▶ **DESCRIPTION OF THE TASK**
Revise the entries below, replacing "black marker pen" with "black felt-tip pen" everywhere and keeping everything else the same. Leave the pictures out of your version.

Records
"""
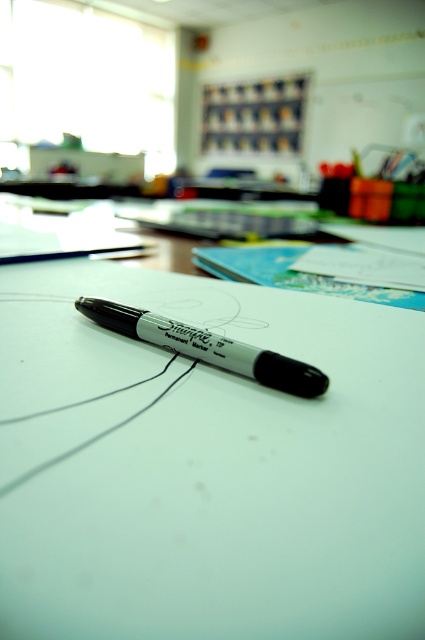
Question: Which point is farther to the camera?

Choices:
 (A) white paper at center
 (B) black marker pen at center

Answer: (B)

Question: Does white paper at center have a larger size compared to black marker pen at center?

Choices:
 (A) yes
 (B) no

Answer: (A)

Question: Which object is closer to the camera taking this photo?

Choices:
 (A) white paper at center
 (B) black marker pen at center

Answer: (A)

Question: Which point is closer to the camera taking this photo?

Choices:
 (A) (181, 561)
 (B) (136, 308)

Answer: (A)

Question: Is white paper at center above black marker pen at center?

Choices:
 (A) no
 (B) yes

Answer: (B)

Question: Does white paper at center appear on the left side of black marker pen at center?

Choices:
 (A) no
 (B) yes

Answer: (A)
"""
▶ **THE OUTPUT**
Question: Which point is farther to the camera?

Choices:
 (A) white paper at center
 (B) black felt-tip pen at center

Answer: (B)

Question: Does white paper at center have a larger size compared to black felt-tip pen at center?

Choices:
 (A) yes
 (B) no

Answer: (A)

Question: Which object is closer to the camera taking this photo?

Choices:
 (A) white paper at center
 (B) black felt-tip pen at center

Answer: (A)

Question: Which point is closer to the camera taking this photo?

Choices:
 (A) (181, 561)
 (B) (136, 308)

Answer: (A)

Question: Is white paper at center above black felt-tip pen at center?

Choices:
 (A) no
 (B) yes

Answer: (B)

Question: Does white paper at center appear on the left side of black felt-tip pen at center?

Choices:
 (A) no
 (B) yes

Answer: (A)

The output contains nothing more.